[YOUR GOAL]: Your task is to output the listing word for word, with pictures excluded.

[SOURCE DATA]:
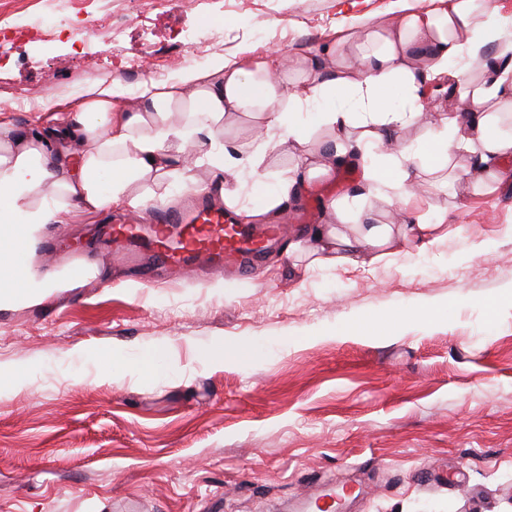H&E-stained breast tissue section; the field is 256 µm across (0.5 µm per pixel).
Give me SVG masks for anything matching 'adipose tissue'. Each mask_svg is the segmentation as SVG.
<instances>
[{
  "label": "adipose tissue",
  "instance_id": "ef3b65f1",
  "mask_svg": "<svg viewBox=\"0 0 512 512\" xmlns=\"http://www.w3.org/2000/svg\"><path fill=\"white\" fill-rule=\"evenodd\" d=\"M501 37L489 0H436L433 9L405 13L393 25L330 40L320 58L265 56L249 65L220 59L205 69L186 68L173 81L144 79L133 105L116 82L85 88L65 107L46 99L44 111L66 113L64 123L46 133L0 119V305L75 285L65 271L50 278L17 266L18 242L36 243L47 225L72 223L83 212L128 208L148 215L168 203L166 188L174 183L191 193L219 191L227 208L263 224L305 183L332 178L354 153L368 183L390 182L406 212L423 201L421 175H445L463 191L502 178L495 164L512 158V133L501 127L512 112V79L504 73L479 90L494 99L495 109L433 113L435 132L425 144L396 142L394 155L382 153L394 134L417 122L422 88L447 74L449 59L478 58ZM396 87L406 97L400 108L389 99ZM333 93L352 100L354 111L318 113L315 123L326 137L276 189L264 191L267 153L306 143L303 113ZM233 114L258 121L263 137L226 147L224 121ZM460 130L467 131L471 151L461 170L454 163ZM199 168L208 178H197ZM245 169L259 195L250 207L243 203ZM428 230L425 224H385L351 236L328 221L292 249L315 265L356 267L363 254L381 259L399 244L424 239Z\"/></svg>",
  "mask_w": 512,
  "mask_h": 512
}]
</instances>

[RESPONSE TO THIS EXERCISE]:
H&E-stained breast tissue section; the field is 256 µm across (0.5 µm per pixel).
Give me SVG masks for anything matching 'adipose tissue'. Each mask_svg is the segmentation as SVG.
<instances>
[{
  "label": "adipose tissue",
  "instance_id": "ef3b65f1",
  "mask_svg": "<svg viewBox=\"0 0 512 512\" xmlns=\"http://www.w3.org/2000/svg\"><path fill=\"white\" fill-rule=\"evenodd\" d=\"M501 37L489 0H436L433 9L405 13L393 25L330 40L320 58L265 56L249 65L220 59L205 69L186 68L173 81L144 79L133 105L116 82L85 88L65 107L46 99L44 111L66 113L64 123L46 133L0 119V305L75 285L65 271L50 278L17 266L18 242L36 243L47 225L72 223L83 212L128 208L148 215L168 203L166 188L174 183L191 193L219 191L227 208L263 224L305 183L332 178L354 153L368 183L390 182L406 212L423 201L421 175H445L463 191L502 178L495 164L512 158V133L501 127L512 112V79L504 73L479 90L494 99L495 109L433 113L435 132L425 144L396 142L394 155L382 153L394 134L417 122L422 88L447 74L449 59L478 58ZM396 87L406 97L400 108L389 99ZM333 93L352 100L354 111L318 113L315 123L326 137L276 189L264 191L267 153L306 143L303 113ZM233 114L258 121L263 137L226 147L224 121ZM460 130L467 131L471 151L461 170L454 163ZM199 168L208 178H197ZM245 169L259 195L250 207L243 203ZM428 230L425 224H385L351 236L328 221L292 249L315 265L356 267L363 254L381 259L399 244L424 239Z\"/></svg>",
  "mask_w": 512,
  "mask_h": 512
}]
</instances>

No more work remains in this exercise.